_YOUR INSTRUCTIONS_. Where a line contains the word "bulb", copy that line from the records below.

─── DATA FOR PROCESSING

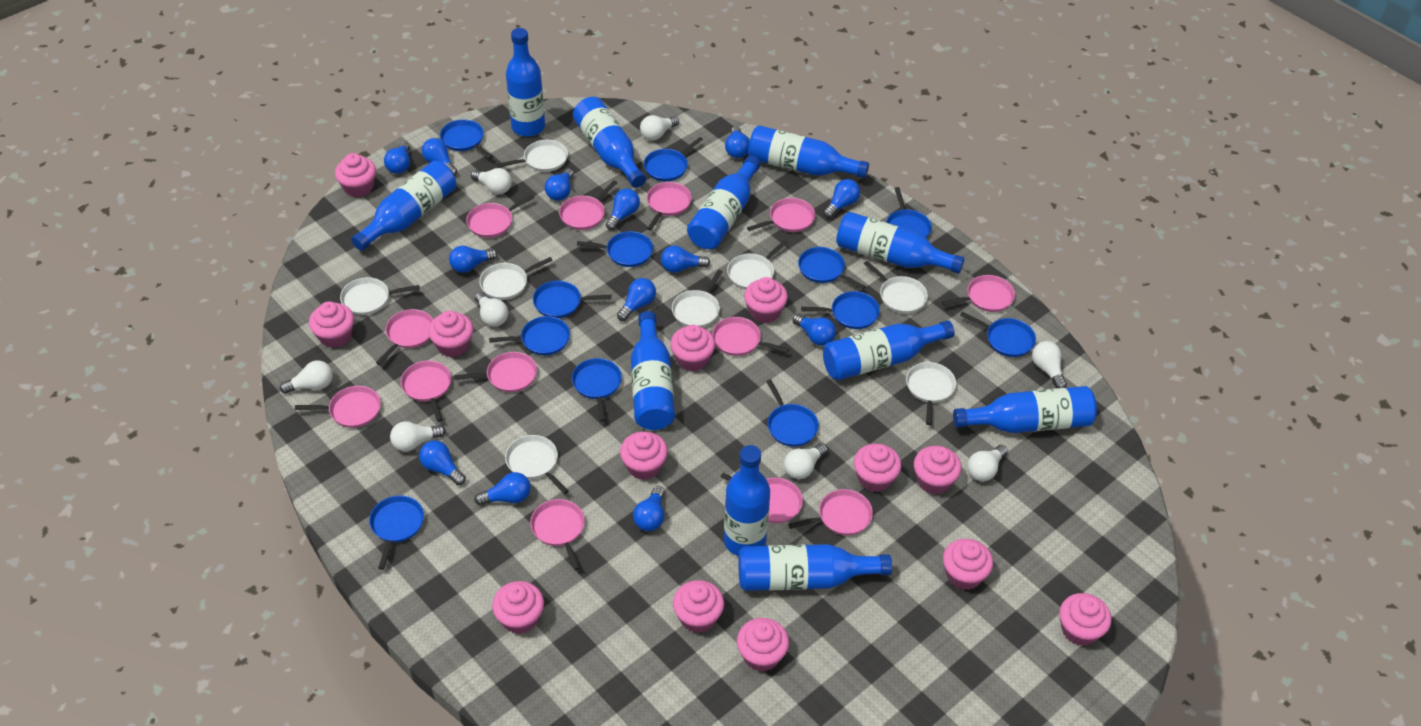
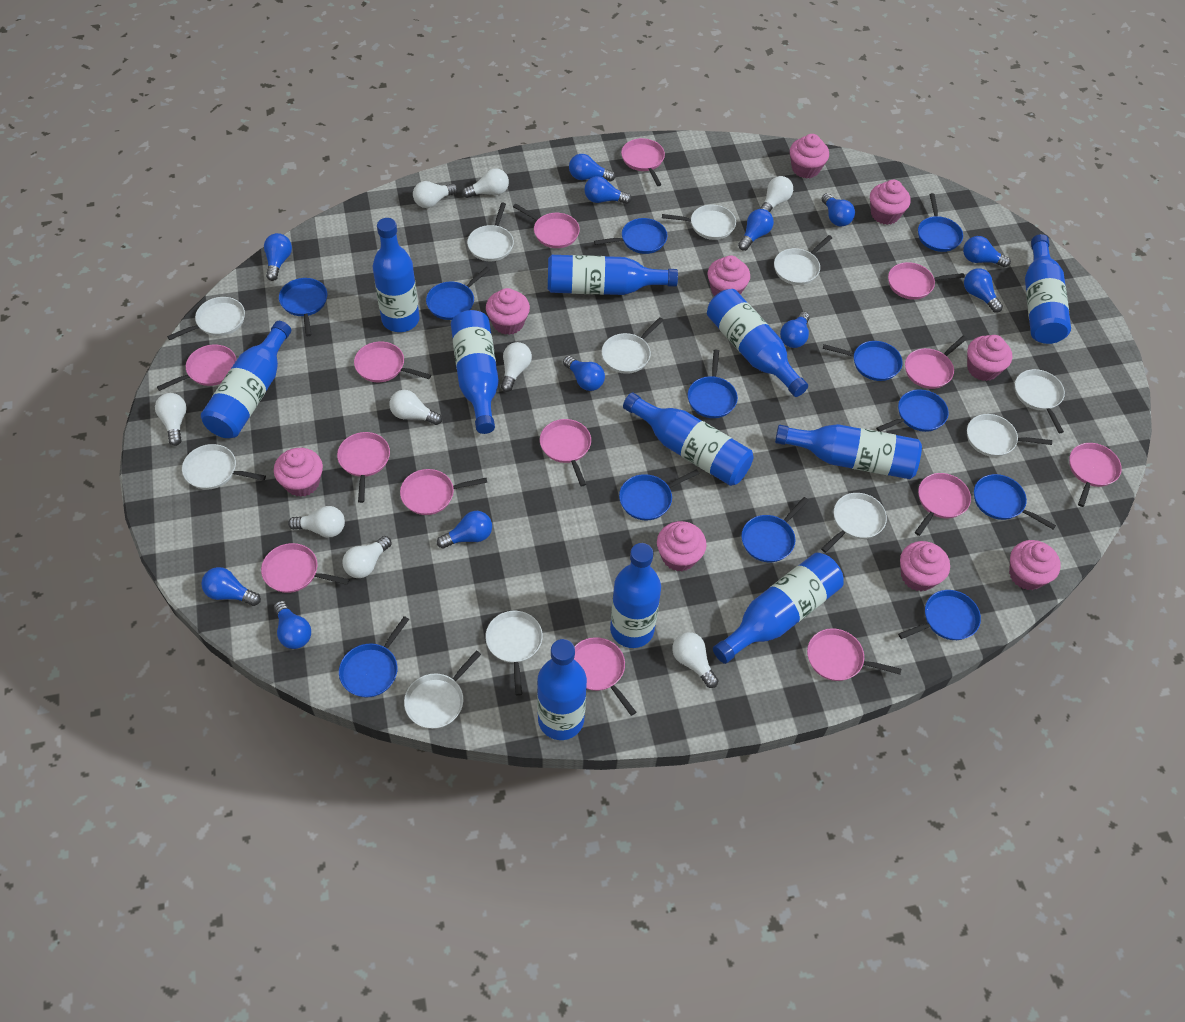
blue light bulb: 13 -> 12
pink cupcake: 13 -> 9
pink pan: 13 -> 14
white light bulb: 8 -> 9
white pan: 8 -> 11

──────

_WRITTEN RESPONSE_.
blue light bulb: 13 -> 12
white light bulb: 8 -> 9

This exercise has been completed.